*Task objective*. Output the records precisely as they stand. Pictures are to be skipped.

*Records for this task*.
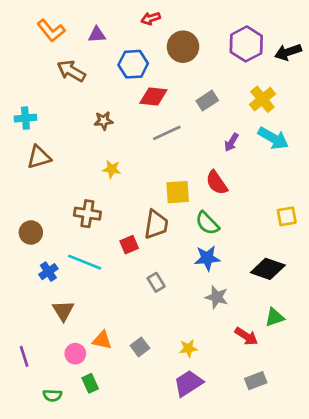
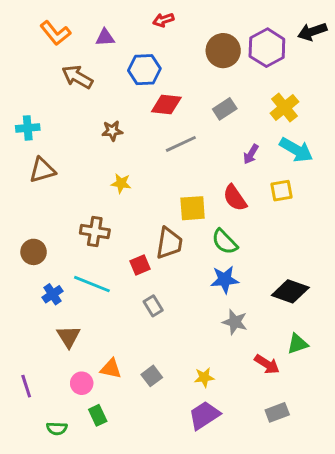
brown circle: (183, 47) -> (223, 51), moved
black arrow: (288, 52) -> (312, 32), moved
yellow square: (287, 216) -> (282, 191), moved
gray rectangle: (156, 282) -> (153, 306), moved

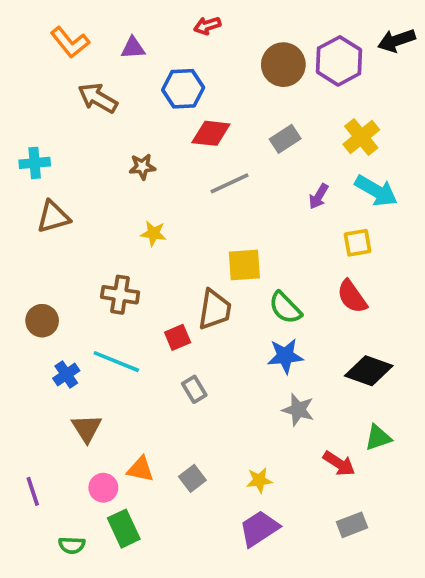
red semicircle: (235, 198) -> (352, 297), moved
green rectangle: (98, 415) -> (124, 529), size x1.4

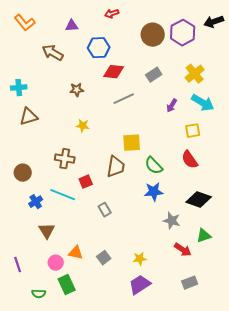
orange L-shape: (70, 42) -> (25, 23), moved
red square: (178, 337) -> (86, 182), moved
gray star: (298, 410) -> (172, 221), moved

*Your solution*.
brown circle: (183, 47) -> (223, 51), moved
black arrow: (288, 52) -> (312, 32), moved
yellow square: (287, 216) -> (282, 191), moved
gray rectangle: (156, 282) -> (153, 306), moved

red semicircle: (235, 198) -> (352, 297), moved
green rectangle: (98, 415) -> (124, 529), size x1.4

orange L-shape: (70, 42) -> (25, 23), moved
red square: (178, 337) -> (86, 182), moved
gray star: (298, 410) -> (172, 221), moved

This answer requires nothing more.